Requirement —
Your task is to transcribe the records exactly, skipping every image.
^^^^
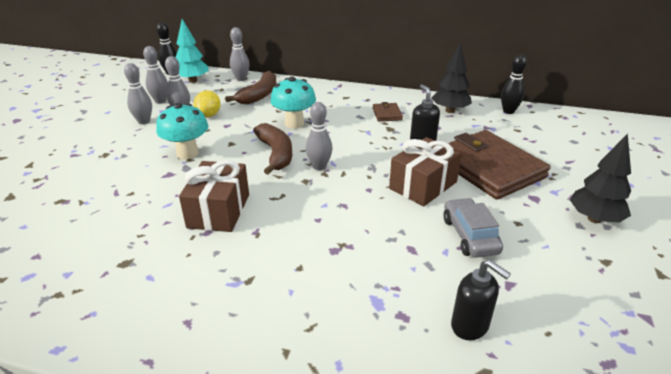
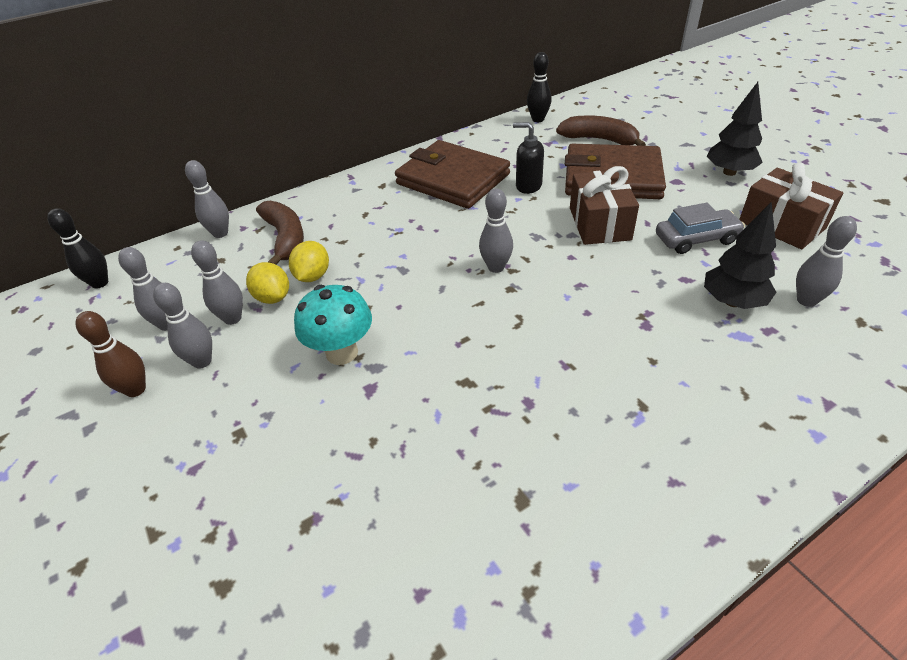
camera: 45 degrees left, 10 degrees up
(111, 116) = (136, 389): none -> brown bowling pin
(193, 81) = (157, 273): turquoise tree -> none
(219, 211) = (498, 376): brown gift -> brown gift (781, 225)
(238, 117) = (313, 276): none -> yellow lemon
(276, 154) = (434, 285): brown banana -> brown banana (599, 139)
(294, 123) = (387, 243): turquoise mushroom -> none
(387, 114) = (453, 179): brown wallet -> brown wallet, size x2.40
(450, 110) = (496, 144): black tree -> black tree (732, 301)
(469, 235) = (696, 239): grey car -> grey car turned 135 degrees clockwise
(470, 326) = (806, 300): black soap dispenser -> grey bowling pin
^^^^
Output —
camera: 45 degrees left, 10 degrees up
(111, 116) = (136, 389): none -> brown bowling pin
(193, 81) = (157, 273): turquoise tree -> none
(219, 211) = (498, 376): brown gift -> brown gift (781, 225)
(238, 117) = (313, 276): none -> yellow lemon
(276, 154) = (434, 285): brown banana -> brown banana (599, 139)
(294, 123) = (387, 243): turquoise mushroom -> none
(387, 114) = (453, 179): brown wallet -> brown wallet, size x2.40
(450, 110) = (496, 144): black tree -> black tree (732, 301)
(469, 235) = (696, 239): grey car -> grey car turned 135 degrees clockwise
(470, 326) = (806, 300): black soap dispenser -> grey bowling pin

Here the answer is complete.